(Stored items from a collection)

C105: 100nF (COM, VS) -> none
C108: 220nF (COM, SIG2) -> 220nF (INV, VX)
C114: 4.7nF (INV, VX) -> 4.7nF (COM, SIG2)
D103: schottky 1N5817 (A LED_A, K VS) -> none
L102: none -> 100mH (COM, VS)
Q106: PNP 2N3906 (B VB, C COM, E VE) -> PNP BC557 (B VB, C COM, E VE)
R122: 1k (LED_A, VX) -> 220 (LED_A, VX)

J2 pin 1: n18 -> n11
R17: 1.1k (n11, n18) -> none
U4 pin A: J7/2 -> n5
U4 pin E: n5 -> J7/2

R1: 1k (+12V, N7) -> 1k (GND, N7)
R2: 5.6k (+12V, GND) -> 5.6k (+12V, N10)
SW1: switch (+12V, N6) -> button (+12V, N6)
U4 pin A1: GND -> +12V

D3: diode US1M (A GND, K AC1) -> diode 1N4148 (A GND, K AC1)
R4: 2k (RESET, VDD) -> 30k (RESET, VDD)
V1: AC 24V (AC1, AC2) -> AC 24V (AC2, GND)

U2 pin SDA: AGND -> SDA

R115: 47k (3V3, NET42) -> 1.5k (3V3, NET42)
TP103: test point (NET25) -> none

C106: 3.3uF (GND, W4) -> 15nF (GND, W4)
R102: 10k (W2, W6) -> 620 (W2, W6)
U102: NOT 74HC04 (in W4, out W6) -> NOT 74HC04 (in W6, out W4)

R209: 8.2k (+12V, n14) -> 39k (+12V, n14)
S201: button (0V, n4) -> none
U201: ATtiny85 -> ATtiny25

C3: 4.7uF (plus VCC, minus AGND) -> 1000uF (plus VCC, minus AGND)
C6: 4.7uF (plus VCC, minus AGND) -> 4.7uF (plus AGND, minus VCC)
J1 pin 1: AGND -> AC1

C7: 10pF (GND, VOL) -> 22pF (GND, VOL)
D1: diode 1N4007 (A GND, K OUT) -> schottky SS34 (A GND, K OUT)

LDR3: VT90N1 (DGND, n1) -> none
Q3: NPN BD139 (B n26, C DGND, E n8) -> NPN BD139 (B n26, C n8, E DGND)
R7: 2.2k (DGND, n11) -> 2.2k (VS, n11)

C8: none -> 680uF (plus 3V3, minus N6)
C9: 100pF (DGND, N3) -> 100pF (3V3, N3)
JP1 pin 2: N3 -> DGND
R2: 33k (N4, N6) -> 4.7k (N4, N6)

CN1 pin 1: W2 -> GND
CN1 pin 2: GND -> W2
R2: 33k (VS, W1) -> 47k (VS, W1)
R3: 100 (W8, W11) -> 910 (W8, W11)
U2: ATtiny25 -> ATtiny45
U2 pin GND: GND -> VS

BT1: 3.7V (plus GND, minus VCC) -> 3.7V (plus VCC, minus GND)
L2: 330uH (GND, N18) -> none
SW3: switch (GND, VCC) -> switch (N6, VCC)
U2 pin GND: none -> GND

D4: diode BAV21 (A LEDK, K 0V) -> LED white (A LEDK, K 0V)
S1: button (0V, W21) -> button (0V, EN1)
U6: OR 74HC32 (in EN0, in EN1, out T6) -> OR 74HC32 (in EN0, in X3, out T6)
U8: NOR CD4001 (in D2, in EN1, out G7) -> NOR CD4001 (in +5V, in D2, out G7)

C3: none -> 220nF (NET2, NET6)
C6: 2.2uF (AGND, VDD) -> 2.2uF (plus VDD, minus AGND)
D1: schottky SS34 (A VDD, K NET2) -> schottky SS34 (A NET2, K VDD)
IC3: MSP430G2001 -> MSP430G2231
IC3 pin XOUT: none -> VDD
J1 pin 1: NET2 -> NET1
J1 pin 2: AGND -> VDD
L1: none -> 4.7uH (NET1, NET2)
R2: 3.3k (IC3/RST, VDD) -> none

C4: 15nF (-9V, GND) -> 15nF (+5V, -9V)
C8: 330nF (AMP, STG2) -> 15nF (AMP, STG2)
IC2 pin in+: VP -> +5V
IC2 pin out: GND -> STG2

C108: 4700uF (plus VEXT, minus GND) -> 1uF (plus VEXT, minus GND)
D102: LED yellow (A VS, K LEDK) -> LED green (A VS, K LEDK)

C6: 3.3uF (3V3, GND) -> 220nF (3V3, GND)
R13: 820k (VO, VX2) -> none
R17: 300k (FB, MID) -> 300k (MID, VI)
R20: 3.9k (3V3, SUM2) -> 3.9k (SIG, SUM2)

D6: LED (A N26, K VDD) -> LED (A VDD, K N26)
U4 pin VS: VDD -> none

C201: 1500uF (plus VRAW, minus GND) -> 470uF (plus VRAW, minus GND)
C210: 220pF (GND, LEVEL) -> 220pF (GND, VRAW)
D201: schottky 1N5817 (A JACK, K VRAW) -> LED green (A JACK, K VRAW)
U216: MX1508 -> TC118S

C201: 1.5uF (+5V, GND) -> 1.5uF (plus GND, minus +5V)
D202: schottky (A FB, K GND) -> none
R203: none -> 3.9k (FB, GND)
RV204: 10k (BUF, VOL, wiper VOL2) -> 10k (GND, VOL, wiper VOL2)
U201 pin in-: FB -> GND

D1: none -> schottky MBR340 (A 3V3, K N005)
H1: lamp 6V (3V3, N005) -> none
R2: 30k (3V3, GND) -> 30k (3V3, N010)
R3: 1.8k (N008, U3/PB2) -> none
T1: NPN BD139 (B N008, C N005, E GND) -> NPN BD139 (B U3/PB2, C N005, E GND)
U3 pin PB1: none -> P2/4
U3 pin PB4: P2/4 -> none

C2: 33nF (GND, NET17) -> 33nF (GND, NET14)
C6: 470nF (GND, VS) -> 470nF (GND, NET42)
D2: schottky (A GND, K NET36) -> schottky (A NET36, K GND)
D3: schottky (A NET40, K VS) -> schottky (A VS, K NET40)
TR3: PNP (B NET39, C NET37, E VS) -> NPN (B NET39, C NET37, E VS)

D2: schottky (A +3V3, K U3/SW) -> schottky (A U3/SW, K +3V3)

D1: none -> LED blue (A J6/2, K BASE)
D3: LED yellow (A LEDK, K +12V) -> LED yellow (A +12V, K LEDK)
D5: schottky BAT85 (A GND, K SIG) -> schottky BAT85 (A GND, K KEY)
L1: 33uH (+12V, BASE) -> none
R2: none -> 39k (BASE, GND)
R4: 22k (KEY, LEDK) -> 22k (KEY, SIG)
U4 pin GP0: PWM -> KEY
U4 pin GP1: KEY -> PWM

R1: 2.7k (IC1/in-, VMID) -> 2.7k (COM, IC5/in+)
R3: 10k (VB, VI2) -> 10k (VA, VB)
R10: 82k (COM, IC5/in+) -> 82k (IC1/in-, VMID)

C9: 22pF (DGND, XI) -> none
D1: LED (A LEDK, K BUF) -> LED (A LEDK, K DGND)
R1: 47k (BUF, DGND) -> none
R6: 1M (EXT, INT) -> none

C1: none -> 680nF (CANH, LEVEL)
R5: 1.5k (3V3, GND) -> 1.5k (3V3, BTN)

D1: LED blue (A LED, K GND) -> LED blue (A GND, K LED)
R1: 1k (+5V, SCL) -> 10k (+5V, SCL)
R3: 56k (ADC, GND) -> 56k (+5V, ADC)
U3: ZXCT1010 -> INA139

TRY IT = Only one stretch of the records above is wanted: the lines between the one holding "U8: NOR CD4001" and the one holding "R20: 3.9k (3V3, SUM2) -> 3.9k (SIG, SUM2)", inclusive, reproduced exactly.

ANSWER TO THE PROBLEM =
U8: NOR CD4001 (in D2, in EN1, out G7) -> NOR CD4001 (in +5V, in D2, out G7)

C3: none -> 220nF (NET2, NET6)
C6: 2.2uF (AGND, VDD) -> 2.2uF (plus VDD, minus AGND)
D1: schottky SS34 (A VDD, K NET2) -> schottky SS34 (A NET2, K VDD)
IC3: MSP430G2001 -> MSP430G2231
IC3 pin XOUT: none -> VDD
J1 pin 1: NET2 -> NET1
J1 pin 2: AGND -> VDD
L1: none -> 4.7uH (NET1, NET2)
R2: 3.3k (IC3/RST, VDD) -> none

C4: 15nF (-9V, GND) -> 15nF (+5V, -9V)
C8: 330nF (AMP, STG2) -> 15nF (AMP, STG2)
IC2 pin in+: VP -> +5V
IC2 pin out: GND -> STG2

C108: 4700uF (plus VEXT, minus GND) -> 1uF (plus VEXT, minus GND)
D102: LED yellow (A VS, K LEDK) -> LED green (A VS, K LEDK)

C6: 3.3uF (3V3, GND) -> 220nF (3V3, GND)
R13: 820k (VO, VX2) -> none
R17: 300k (FB, MID) -> 300k (MID, VI)
R20: 3.9k (3V3, SUM2) -> 3.9k (SIG, SUM2)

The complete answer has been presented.